- Work to be completed -
Below are the entries. Transcribe exactly the lines from the one with "- new: teapot (black) [468,451]" through the one with "- gone: gift (brown) [773,209]", ends included, and leave out all others.

BEGIN Raw data

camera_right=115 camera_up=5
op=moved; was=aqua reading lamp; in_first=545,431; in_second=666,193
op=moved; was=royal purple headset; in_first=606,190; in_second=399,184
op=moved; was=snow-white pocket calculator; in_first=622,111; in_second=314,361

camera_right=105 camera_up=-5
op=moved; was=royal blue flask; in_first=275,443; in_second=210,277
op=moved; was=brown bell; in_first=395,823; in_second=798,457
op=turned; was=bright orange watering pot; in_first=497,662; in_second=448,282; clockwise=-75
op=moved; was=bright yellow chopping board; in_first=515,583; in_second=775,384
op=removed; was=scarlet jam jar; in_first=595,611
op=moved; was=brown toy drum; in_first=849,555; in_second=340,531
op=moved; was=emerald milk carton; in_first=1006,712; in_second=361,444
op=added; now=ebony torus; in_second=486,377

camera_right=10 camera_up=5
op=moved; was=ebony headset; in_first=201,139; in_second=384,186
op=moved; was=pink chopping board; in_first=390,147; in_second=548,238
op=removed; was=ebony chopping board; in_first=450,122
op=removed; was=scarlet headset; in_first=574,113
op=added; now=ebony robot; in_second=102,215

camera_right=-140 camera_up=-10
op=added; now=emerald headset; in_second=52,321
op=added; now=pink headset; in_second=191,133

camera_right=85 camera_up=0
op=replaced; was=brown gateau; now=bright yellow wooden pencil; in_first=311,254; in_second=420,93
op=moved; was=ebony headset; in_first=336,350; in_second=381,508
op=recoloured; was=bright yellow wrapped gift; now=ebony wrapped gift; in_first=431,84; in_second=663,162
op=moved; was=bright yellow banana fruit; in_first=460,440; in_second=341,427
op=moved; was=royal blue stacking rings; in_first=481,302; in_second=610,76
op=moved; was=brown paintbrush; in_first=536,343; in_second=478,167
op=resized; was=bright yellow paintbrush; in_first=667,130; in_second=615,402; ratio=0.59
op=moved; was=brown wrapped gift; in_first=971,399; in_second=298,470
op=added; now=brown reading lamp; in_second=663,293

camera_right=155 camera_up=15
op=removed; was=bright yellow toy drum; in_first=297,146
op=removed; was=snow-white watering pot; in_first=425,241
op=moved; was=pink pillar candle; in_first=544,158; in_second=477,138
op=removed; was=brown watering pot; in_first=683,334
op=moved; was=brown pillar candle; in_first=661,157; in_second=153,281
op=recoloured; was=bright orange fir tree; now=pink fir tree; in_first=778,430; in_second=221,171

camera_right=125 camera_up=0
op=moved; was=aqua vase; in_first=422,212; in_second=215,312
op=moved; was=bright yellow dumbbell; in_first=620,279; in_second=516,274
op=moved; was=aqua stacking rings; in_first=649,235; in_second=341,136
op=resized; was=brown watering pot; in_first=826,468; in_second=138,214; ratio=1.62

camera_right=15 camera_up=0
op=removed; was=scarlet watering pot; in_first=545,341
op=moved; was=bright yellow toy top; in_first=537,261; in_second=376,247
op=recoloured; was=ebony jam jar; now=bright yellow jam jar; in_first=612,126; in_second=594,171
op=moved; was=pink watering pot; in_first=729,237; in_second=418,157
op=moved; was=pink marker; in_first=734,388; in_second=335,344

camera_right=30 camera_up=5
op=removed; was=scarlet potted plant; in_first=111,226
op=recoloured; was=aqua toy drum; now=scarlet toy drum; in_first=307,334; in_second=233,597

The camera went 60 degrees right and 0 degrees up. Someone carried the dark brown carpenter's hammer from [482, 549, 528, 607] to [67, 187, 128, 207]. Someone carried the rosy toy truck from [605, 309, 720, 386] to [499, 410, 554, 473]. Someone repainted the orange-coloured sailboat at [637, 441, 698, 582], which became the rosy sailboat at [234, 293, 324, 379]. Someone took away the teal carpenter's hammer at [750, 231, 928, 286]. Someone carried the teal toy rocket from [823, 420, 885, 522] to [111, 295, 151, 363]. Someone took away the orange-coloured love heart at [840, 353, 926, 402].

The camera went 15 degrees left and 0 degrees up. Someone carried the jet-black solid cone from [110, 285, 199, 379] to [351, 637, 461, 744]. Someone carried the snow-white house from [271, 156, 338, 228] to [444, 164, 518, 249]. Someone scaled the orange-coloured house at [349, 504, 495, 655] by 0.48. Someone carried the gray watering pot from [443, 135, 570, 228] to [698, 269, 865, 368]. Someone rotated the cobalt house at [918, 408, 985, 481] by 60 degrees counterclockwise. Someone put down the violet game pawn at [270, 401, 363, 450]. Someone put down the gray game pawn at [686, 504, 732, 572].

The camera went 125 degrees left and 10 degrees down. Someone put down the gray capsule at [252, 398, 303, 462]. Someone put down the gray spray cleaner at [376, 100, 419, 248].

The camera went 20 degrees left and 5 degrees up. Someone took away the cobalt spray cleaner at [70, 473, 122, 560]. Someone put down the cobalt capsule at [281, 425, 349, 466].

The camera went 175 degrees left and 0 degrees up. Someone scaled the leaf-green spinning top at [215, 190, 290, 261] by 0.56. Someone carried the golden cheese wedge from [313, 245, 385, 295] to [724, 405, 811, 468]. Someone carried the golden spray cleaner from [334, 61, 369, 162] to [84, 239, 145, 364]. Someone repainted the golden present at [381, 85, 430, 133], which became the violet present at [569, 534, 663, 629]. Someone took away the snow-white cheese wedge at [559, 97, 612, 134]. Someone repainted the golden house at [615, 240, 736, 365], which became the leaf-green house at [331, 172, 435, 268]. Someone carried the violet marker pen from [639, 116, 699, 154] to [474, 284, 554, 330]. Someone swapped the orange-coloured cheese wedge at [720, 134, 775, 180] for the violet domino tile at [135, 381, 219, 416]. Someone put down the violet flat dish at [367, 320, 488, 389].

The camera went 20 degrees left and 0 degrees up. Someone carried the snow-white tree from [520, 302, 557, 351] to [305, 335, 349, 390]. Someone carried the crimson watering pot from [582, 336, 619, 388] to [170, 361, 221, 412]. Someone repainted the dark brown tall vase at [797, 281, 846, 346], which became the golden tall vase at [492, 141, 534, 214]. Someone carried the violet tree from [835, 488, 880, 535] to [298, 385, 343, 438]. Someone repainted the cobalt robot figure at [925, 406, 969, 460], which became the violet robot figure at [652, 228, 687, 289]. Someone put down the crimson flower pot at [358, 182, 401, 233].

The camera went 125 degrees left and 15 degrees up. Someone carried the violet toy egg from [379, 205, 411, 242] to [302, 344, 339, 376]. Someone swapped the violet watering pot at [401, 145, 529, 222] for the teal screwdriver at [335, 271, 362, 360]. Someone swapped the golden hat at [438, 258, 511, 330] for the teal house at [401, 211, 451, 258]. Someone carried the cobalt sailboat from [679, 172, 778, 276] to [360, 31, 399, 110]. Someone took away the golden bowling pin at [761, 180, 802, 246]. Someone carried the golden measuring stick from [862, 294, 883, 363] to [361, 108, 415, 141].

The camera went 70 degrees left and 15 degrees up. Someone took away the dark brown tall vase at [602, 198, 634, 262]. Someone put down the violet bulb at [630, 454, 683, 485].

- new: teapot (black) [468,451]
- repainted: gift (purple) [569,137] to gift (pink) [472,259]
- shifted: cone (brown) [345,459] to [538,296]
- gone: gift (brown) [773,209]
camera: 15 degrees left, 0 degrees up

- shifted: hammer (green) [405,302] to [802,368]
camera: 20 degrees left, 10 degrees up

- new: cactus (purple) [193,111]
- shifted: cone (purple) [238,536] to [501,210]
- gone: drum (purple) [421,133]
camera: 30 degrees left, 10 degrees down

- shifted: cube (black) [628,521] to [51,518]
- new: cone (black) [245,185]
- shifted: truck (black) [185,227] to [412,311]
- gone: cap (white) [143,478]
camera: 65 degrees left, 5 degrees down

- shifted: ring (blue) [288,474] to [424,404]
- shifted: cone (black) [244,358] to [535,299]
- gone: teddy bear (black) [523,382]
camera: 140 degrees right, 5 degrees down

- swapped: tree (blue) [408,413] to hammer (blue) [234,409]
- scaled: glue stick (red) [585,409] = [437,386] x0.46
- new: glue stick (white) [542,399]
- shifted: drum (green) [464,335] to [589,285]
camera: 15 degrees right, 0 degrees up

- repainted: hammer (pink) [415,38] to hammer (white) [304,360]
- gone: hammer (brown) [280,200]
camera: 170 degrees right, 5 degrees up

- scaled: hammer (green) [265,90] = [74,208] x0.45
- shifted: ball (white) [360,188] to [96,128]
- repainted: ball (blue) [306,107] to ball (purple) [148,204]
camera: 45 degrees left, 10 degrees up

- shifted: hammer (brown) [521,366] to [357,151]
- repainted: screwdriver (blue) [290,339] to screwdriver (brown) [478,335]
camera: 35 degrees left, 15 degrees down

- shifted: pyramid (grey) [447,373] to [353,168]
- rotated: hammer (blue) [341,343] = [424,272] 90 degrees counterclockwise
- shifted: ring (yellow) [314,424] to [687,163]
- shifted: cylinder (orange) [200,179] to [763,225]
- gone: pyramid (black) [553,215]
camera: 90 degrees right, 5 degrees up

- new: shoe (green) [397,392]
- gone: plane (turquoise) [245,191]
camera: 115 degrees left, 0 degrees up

END Raw data

- Solution to this task -
- new: teapot (black) [468,451]
- repainted: gift (purple) [569,137] to gift (pink) [472,259]
- shifted: cone (brown) [345,459] to [538,296]
- gone: gift (brown) [773,209]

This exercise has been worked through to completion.